[The task]:
Make an exact copy of the listing, without images.

[Collected material]:
--- START ---
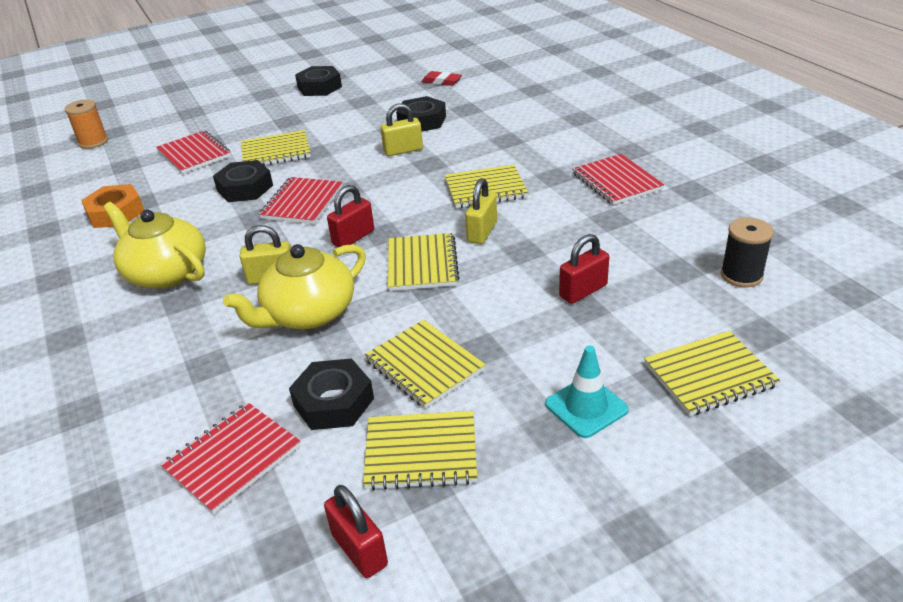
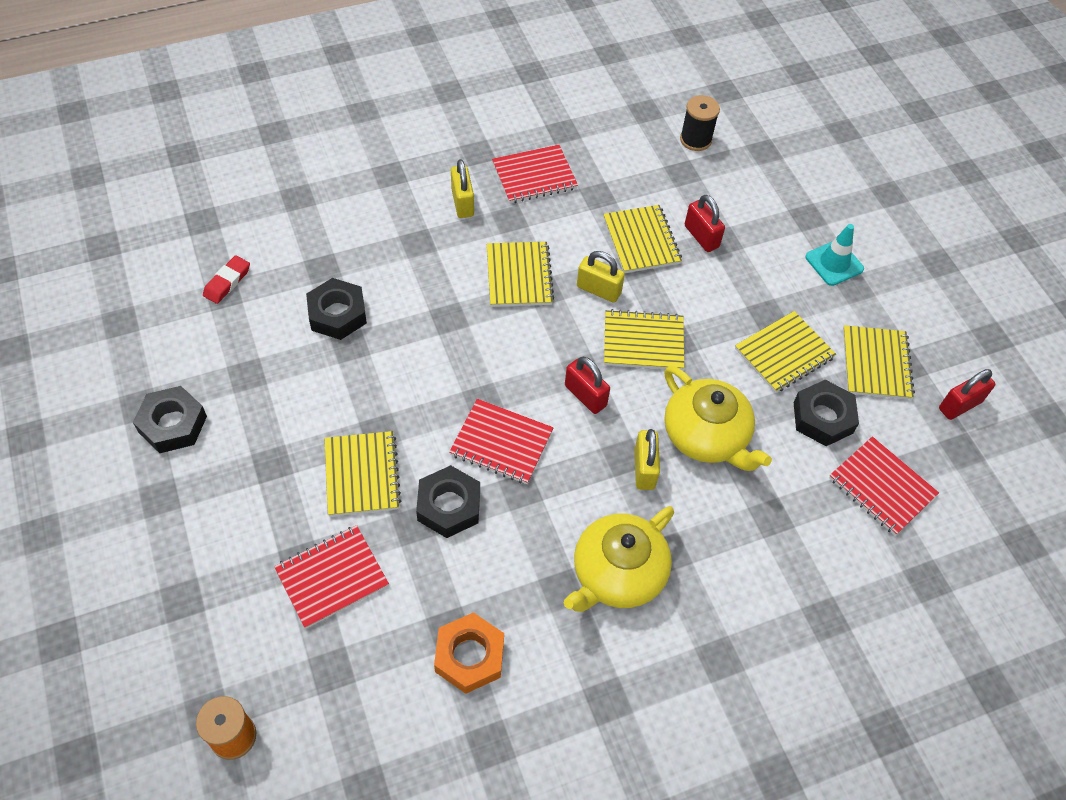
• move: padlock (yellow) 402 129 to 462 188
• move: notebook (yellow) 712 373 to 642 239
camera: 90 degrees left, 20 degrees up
--- END ---
[Answer section]:
• move: padlock (yellow) 402 129 to 462 188
• move: notebook (yellow) 712 373 to 642 239
camera: 90 degrees left, 20 degrees up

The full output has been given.